─── EXTRACTED ENTRIES

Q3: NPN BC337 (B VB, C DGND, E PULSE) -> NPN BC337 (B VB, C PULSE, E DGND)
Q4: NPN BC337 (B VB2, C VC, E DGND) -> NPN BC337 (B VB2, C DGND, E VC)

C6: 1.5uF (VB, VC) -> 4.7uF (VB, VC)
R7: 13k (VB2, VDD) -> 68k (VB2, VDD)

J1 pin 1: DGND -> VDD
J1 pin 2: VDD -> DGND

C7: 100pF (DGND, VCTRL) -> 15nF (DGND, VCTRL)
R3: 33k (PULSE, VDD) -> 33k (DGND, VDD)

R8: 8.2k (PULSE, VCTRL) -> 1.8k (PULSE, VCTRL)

──────
─── EXTRACTED ENTRIES

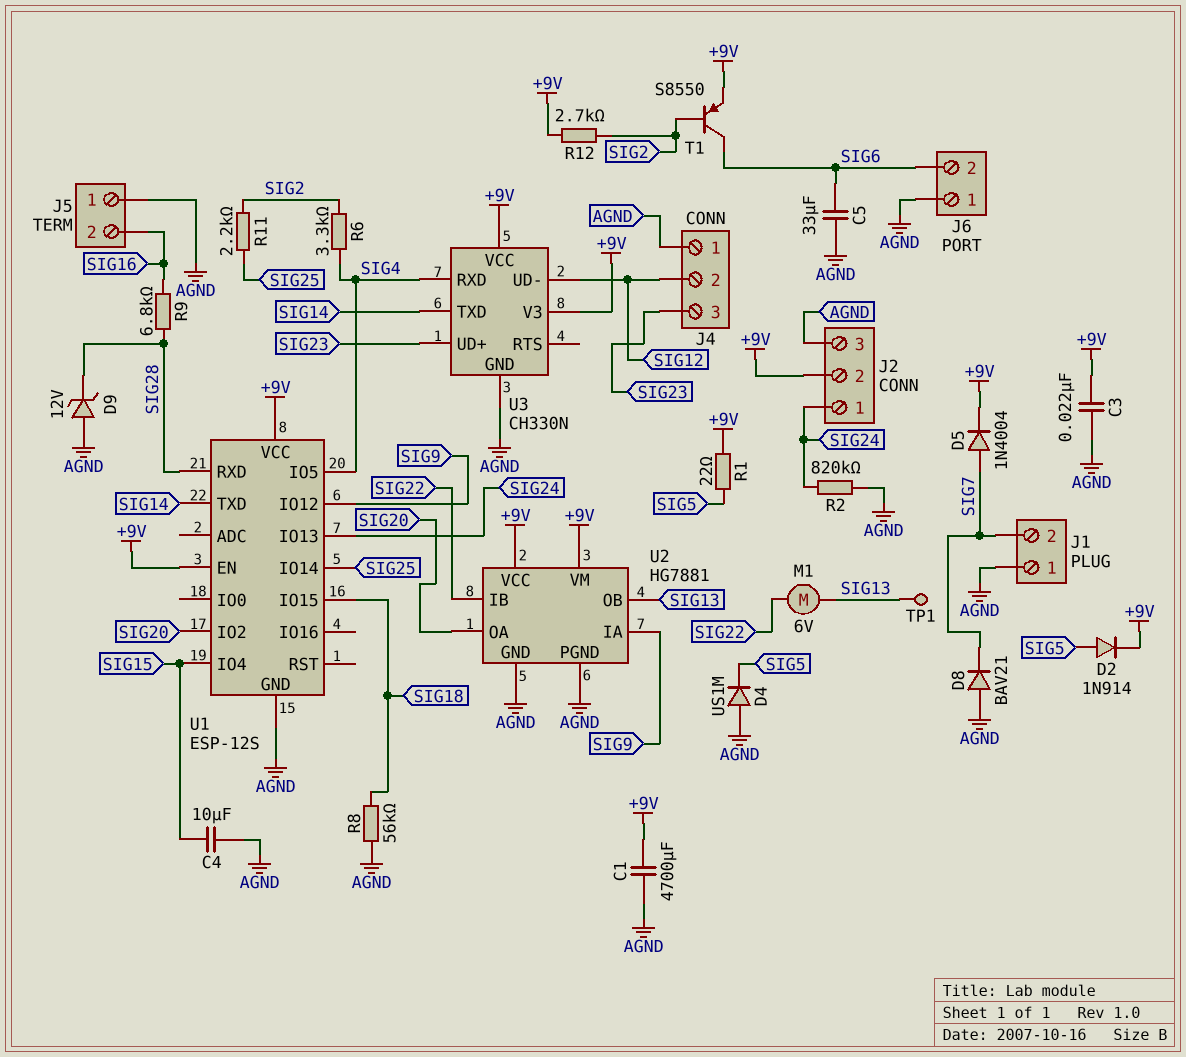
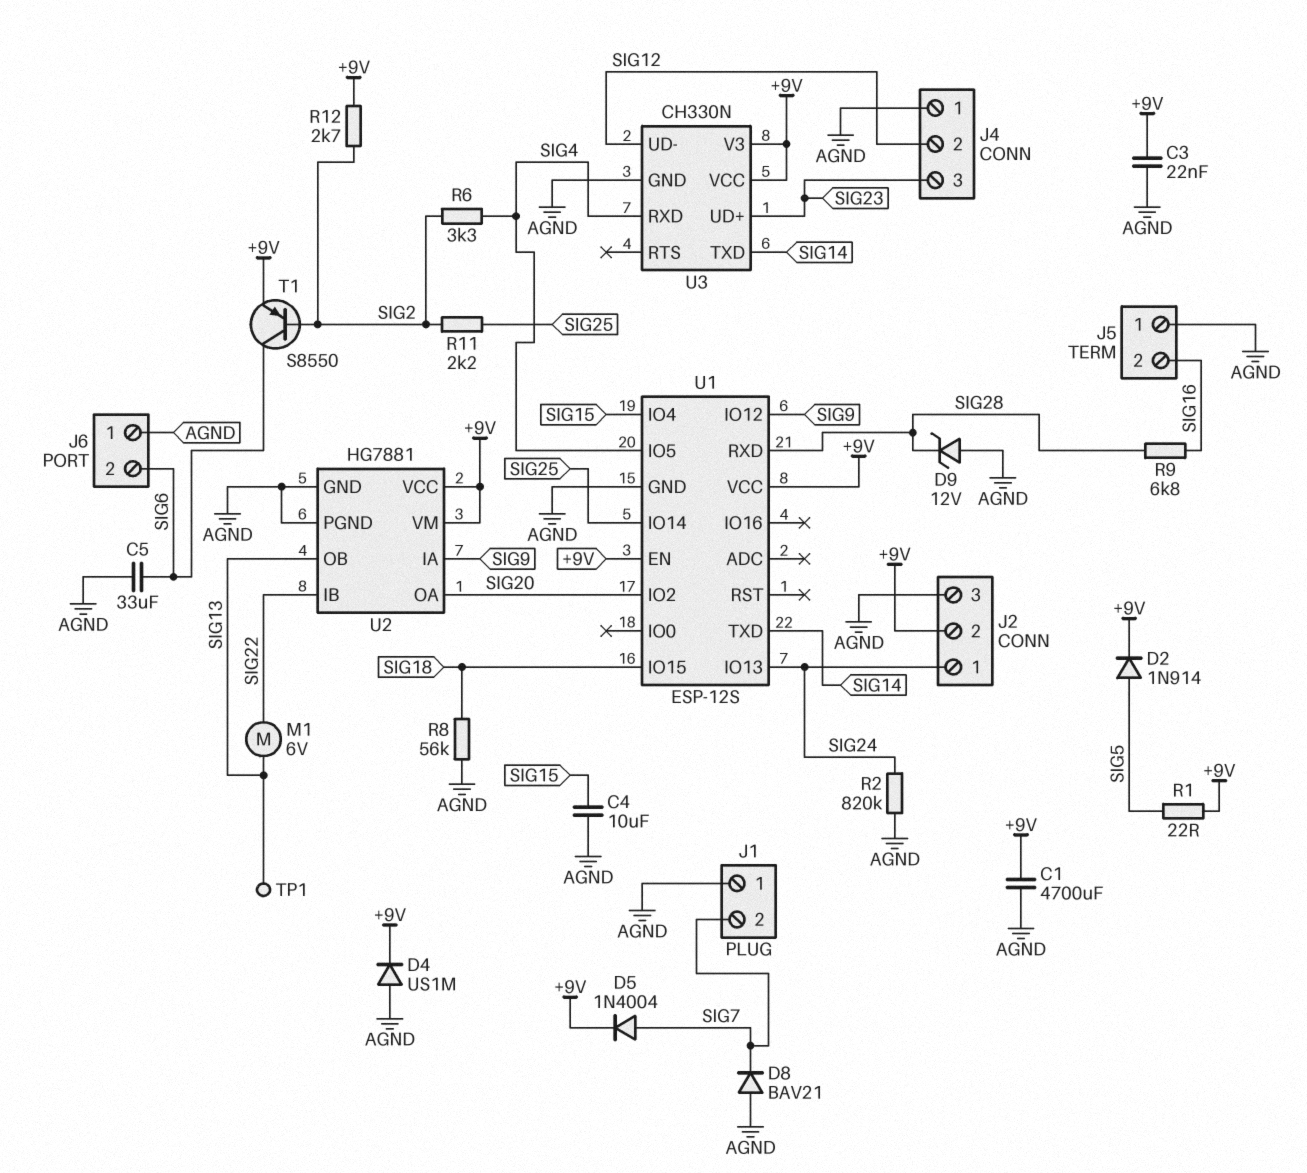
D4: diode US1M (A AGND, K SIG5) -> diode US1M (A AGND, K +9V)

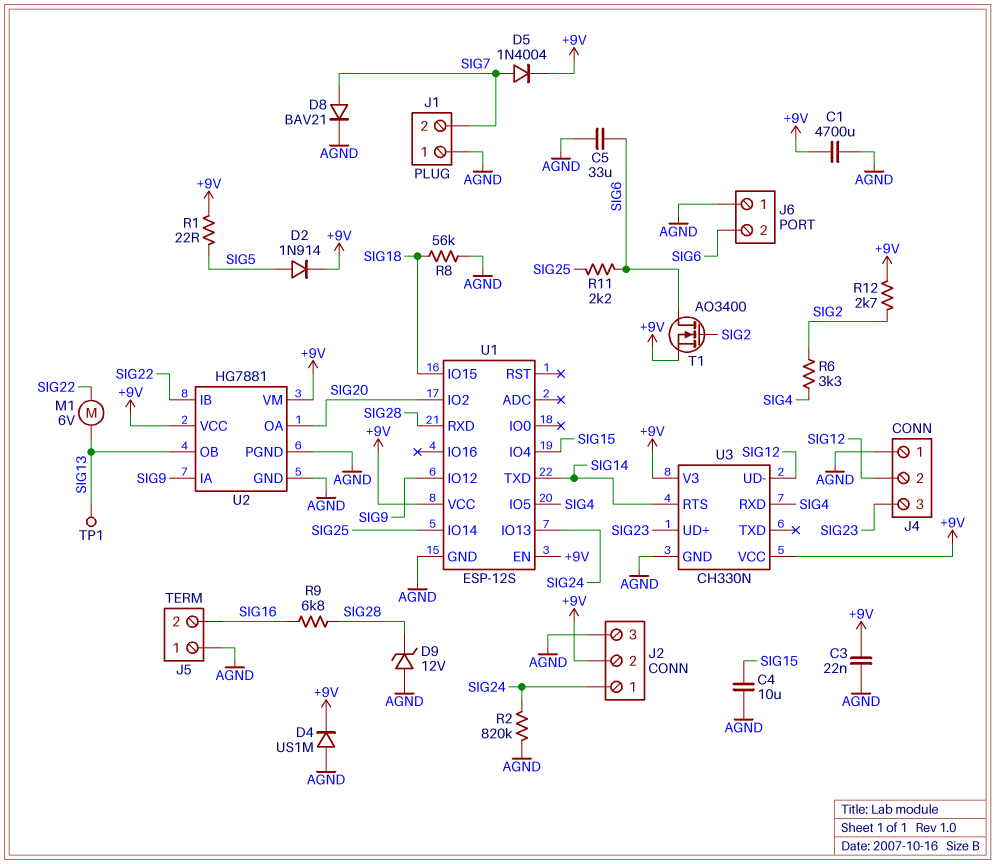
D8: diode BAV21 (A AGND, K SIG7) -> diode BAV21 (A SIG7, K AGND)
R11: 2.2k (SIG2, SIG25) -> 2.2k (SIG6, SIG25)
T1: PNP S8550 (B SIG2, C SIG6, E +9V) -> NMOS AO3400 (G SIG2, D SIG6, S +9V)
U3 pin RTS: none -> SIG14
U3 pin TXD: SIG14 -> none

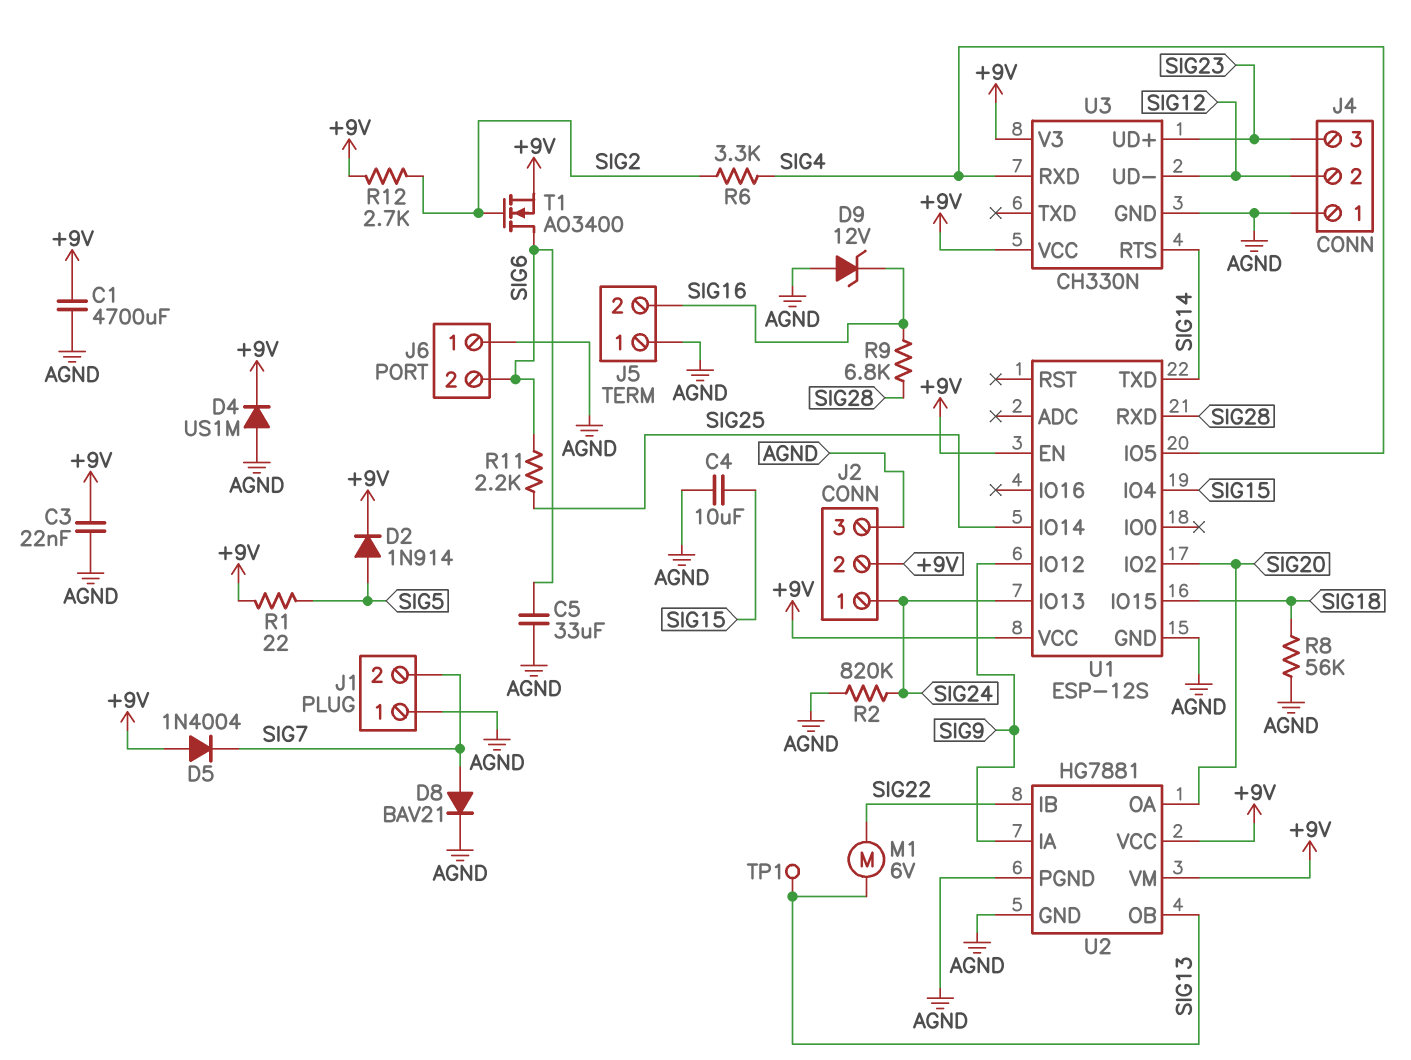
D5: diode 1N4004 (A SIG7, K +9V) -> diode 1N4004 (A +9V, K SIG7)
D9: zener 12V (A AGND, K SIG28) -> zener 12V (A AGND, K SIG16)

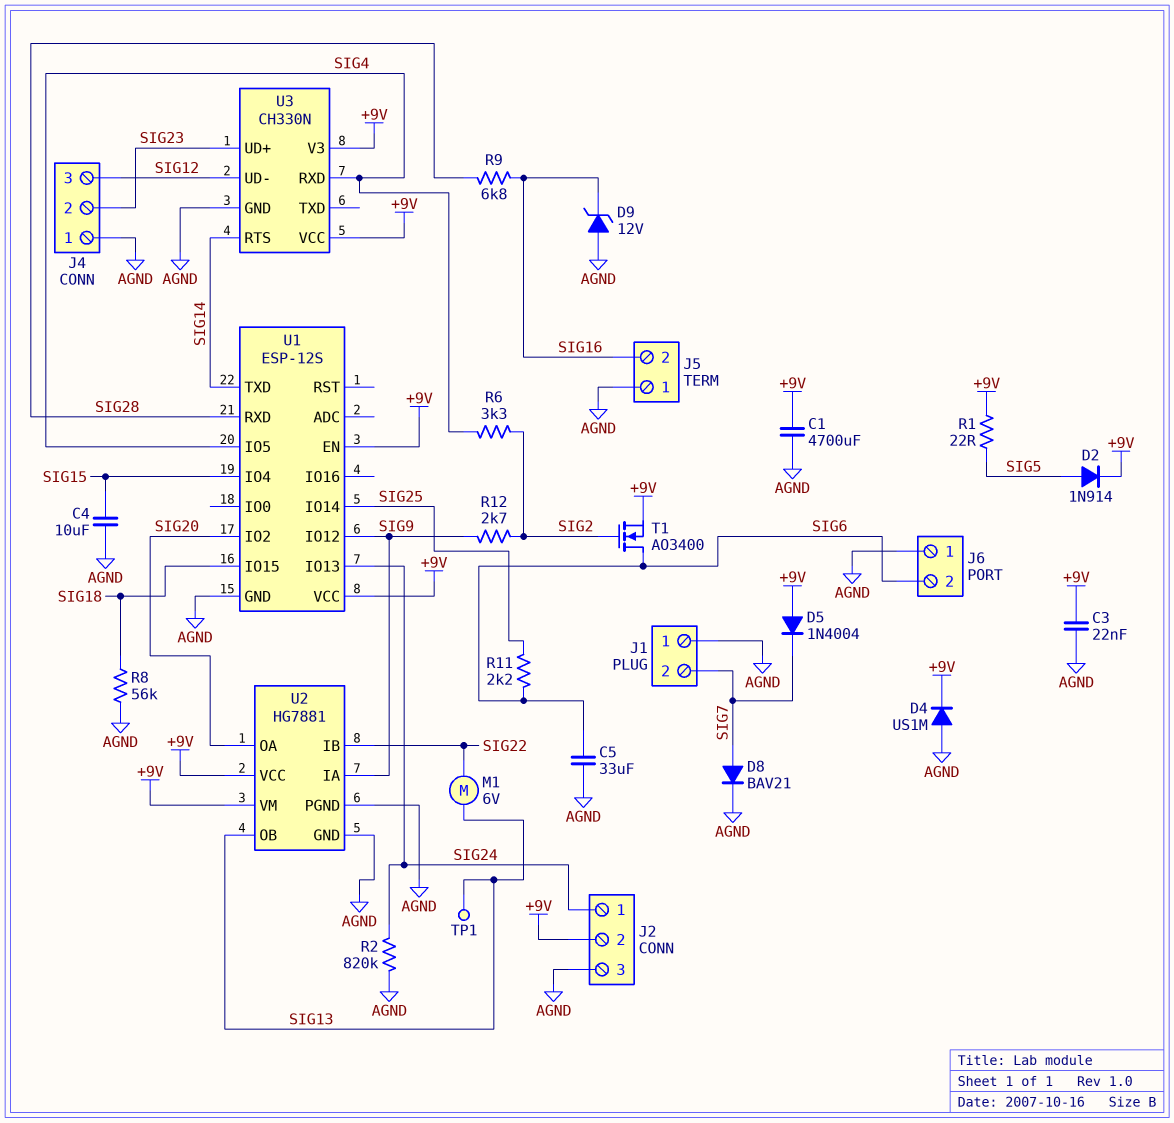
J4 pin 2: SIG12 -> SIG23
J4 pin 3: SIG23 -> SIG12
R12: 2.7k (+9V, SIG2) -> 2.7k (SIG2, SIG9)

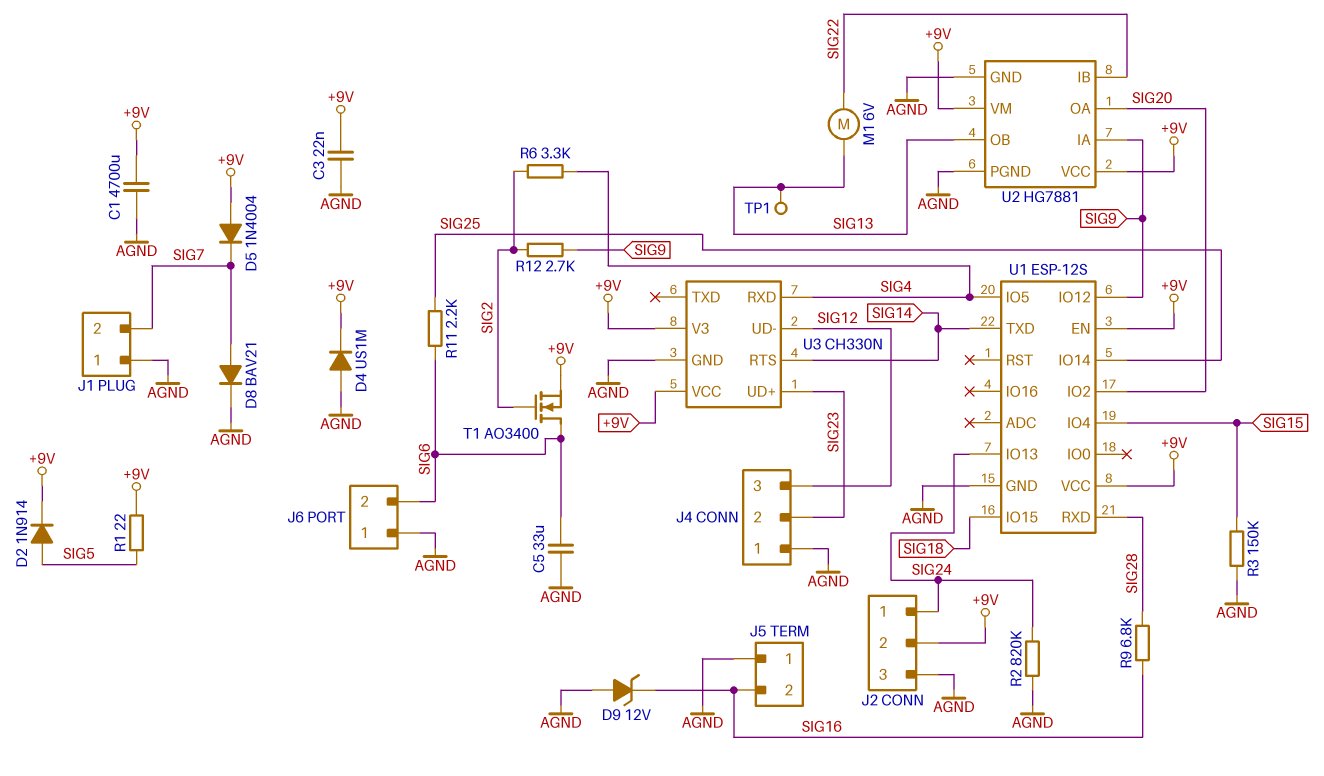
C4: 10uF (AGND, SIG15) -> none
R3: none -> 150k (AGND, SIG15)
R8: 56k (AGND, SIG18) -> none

──────

**ASSIGNMENT:** If a line of the listing contains "none", count it; state the final number and nothing more.

**SOLVED EXERCISE:** 5